Entries provided -
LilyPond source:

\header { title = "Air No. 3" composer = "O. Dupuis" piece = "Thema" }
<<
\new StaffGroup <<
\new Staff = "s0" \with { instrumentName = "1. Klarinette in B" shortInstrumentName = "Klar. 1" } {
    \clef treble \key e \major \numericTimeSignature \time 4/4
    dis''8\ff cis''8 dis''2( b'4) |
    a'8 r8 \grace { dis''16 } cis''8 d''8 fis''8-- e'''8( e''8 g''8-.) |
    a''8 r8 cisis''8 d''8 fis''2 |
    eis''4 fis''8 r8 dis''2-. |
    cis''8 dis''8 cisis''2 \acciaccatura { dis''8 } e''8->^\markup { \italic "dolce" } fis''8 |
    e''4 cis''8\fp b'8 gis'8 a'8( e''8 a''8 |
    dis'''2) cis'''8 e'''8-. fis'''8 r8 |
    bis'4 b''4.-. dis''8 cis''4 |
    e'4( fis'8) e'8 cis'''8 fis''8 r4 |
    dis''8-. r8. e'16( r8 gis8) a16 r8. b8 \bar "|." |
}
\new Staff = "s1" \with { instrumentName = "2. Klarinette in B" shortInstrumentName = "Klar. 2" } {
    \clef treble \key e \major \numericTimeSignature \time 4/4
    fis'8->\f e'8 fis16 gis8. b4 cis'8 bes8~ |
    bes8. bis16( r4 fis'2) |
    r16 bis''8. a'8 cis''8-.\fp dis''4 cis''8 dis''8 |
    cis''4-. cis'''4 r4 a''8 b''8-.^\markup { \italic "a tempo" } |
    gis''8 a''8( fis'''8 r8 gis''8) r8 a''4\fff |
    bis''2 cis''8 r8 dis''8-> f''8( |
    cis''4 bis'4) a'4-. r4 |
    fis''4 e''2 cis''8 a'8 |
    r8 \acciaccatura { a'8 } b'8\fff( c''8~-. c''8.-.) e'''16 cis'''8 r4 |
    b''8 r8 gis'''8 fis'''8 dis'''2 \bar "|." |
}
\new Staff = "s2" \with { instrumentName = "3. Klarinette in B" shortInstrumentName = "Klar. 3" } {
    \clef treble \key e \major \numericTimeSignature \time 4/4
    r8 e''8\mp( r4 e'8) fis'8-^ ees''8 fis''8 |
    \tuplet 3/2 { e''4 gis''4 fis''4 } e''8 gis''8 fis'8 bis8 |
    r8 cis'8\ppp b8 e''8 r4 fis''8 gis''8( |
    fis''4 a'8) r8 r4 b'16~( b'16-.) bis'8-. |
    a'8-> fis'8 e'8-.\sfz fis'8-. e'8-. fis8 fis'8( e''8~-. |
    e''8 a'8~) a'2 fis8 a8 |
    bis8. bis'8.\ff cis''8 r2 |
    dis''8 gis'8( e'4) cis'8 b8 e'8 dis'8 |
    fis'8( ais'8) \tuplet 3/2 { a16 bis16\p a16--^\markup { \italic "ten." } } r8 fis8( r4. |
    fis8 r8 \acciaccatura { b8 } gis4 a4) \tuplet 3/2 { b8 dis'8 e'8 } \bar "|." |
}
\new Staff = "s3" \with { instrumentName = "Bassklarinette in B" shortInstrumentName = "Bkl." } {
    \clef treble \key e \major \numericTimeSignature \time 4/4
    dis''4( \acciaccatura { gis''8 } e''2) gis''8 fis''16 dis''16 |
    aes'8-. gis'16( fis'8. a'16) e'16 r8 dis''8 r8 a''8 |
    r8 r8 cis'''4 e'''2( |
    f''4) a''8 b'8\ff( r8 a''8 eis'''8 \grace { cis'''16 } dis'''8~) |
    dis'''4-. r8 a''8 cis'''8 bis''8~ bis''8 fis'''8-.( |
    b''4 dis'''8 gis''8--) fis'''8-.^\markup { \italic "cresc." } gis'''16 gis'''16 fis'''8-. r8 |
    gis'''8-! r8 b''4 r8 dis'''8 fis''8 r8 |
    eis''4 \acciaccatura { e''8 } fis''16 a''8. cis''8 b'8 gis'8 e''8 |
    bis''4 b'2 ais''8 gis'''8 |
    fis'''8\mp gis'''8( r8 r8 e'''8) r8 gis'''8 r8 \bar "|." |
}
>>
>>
--
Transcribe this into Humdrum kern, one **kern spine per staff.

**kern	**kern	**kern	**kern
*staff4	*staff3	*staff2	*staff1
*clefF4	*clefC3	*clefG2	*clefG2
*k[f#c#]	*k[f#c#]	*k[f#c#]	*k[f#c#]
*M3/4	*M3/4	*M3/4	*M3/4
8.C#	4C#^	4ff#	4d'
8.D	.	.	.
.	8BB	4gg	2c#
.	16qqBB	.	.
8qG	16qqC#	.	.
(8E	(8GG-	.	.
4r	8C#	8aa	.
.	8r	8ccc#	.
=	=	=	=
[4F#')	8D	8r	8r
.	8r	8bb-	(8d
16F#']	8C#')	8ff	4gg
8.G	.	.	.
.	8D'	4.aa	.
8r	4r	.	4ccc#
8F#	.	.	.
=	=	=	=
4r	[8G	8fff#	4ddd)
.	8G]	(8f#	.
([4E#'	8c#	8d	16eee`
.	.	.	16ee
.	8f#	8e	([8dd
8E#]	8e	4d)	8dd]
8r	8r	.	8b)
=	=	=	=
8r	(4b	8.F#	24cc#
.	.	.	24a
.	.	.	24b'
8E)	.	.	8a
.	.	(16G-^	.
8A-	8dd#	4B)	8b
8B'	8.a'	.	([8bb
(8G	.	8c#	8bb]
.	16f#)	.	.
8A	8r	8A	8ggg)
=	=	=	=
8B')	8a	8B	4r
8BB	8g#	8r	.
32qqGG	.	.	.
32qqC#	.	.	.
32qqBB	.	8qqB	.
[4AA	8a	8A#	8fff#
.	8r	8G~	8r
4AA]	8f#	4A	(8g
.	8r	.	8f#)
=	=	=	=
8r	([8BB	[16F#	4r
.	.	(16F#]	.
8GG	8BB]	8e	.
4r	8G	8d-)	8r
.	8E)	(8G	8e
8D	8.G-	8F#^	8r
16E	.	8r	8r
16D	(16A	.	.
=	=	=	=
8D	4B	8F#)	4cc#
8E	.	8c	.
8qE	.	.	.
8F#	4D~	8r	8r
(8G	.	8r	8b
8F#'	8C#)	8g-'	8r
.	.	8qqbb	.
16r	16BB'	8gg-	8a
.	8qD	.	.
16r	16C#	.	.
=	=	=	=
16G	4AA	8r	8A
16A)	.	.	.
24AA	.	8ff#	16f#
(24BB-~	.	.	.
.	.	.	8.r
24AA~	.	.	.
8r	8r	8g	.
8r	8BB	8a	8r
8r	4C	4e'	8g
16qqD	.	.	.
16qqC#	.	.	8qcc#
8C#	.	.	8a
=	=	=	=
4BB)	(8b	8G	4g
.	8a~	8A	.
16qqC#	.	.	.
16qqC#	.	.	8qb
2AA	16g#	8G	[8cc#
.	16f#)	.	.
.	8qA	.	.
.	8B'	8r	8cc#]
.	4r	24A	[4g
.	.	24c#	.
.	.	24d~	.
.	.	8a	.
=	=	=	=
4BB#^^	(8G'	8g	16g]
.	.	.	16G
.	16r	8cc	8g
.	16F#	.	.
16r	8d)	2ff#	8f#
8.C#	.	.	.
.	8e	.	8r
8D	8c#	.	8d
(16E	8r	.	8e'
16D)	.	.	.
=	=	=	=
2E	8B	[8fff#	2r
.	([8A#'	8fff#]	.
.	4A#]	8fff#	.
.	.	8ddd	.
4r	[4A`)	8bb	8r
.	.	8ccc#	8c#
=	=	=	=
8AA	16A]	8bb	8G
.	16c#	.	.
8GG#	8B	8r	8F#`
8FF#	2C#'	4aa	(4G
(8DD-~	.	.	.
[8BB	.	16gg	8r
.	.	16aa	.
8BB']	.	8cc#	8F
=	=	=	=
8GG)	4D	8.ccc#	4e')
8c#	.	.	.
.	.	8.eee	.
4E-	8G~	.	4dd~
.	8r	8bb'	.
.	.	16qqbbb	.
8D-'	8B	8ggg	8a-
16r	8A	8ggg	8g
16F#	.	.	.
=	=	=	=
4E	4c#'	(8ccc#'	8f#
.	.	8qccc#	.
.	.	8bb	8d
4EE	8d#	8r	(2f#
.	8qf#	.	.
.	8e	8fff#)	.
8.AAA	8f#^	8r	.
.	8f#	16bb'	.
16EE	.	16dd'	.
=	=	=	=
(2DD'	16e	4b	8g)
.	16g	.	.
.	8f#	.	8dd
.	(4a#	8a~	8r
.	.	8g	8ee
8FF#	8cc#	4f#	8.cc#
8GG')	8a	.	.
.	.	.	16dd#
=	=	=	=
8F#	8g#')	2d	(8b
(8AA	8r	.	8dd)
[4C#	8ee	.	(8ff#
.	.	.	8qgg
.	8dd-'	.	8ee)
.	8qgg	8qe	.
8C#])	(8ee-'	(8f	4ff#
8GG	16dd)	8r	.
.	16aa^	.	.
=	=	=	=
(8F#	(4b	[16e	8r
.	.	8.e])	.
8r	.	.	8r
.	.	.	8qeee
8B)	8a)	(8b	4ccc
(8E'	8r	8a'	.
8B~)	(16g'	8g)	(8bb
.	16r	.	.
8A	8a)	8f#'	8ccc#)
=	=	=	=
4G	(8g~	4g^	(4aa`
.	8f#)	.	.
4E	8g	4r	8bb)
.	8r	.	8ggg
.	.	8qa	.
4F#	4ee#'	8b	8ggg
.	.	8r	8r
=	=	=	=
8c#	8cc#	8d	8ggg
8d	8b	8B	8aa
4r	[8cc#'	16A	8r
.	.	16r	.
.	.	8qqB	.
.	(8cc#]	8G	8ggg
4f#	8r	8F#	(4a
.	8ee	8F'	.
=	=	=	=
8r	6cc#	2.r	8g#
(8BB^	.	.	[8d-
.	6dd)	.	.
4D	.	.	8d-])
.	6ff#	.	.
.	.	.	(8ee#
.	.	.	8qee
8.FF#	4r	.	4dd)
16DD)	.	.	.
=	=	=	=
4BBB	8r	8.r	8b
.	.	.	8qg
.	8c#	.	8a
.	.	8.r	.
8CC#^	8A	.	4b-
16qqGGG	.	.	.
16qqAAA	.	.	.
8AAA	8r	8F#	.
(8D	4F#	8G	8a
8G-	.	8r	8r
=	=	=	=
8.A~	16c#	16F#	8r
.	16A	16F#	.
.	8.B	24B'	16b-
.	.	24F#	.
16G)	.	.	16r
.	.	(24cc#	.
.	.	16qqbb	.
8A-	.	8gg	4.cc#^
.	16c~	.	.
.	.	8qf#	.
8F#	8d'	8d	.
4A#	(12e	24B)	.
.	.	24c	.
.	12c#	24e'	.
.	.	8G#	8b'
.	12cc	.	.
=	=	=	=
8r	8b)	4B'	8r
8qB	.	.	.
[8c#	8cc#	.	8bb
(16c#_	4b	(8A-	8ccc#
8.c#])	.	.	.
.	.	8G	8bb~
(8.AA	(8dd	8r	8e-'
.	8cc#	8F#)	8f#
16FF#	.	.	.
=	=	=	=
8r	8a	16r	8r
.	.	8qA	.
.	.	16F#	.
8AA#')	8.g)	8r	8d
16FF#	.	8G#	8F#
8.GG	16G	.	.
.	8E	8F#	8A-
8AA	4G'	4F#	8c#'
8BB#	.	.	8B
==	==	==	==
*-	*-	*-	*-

Brief - State how many lines of the items above contain the string "grace", giving only the number.

Full answer - 2